● Task description: Rewrite the entries from the start through the line containing "0: (837, 359)", both ends included, changing "zero-indexed" to "one-indexed" and leaving everything else as it is.

● Entries supplied:
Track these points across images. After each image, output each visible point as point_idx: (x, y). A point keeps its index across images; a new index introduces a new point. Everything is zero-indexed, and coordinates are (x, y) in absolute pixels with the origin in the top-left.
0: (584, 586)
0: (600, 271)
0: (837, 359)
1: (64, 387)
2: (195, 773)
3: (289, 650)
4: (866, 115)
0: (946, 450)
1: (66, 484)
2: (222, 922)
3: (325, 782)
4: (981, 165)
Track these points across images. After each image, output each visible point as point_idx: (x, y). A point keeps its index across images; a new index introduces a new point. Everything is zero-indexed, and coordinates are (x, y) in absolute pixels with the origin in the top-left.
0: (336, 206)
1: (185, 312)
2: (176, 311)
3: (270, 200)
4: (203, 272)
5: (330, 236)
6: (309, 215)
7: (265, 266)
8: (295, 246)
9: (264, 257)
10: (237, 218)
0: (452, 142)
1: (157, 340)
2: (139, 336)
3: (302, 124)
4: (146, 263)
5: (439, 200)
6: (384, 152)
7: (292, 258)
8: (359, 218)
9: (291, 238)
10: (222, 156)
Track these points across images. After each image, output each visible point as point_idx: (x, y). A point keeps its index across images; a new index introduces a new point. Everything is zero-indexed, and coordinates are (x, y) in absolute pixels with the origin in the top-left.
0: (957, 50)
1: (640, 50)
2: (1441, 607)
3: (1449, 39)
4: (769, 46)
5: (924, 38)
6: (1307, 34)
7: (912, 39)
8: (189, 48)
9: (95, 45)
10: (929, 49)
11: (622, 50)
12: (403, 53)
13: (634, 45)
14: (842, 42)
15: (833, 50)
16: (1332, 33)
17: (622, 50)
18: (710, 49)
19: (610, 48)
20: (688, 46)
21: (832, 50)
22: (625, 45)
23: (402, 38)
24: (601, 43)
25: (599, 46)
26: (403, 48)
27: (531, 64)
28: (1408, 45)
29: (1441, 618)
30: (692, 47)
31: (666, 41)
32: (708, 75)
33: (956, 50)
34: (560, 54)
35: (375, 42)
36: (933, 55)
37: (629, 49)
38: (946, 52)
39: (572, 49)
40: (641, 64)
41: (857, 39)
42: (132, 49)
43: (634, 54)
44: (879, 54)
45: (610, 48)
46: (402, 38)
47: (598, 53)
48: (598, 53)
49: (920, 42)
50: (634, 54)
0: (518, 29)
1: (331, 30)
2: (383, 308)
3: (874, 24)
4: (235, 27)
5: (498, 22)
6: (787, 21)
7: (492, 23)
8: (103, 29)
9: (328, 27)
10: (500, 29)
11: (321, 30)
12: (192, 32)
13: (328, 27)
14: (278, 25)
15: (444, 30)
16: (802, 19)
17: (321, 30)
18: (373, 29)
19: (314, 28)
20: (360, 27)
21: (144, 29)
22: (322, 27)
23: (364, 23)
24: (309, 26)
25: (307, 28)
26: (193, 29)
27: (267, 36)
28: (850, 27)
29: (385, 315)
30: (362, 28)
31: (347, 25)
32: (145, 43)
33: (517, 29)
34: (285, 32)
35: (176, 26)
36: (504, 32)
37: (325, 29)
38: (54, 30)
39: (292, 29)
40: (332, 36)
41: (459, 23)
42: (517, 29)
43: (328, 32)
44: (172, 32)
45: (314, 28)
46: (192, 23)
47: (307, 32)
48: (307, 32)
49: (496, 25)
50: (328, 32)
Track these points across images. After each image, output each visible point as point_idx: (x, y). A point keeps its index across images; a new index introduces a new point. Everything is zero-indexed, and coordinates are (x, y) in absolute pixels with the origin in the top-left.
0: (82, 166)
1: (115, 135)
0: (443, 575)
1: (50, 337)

● Answer below:
Track these points across images. After each image, output each visible point as point_idx: (x, y). A point keeps its index across images; a new index introduces a new point. Everything is one-indexed, and coordinates are (x, y) in absolute pixels with the origin in the top-left.
0: (584, 586)
0: (600, 271)
0: (837, 359)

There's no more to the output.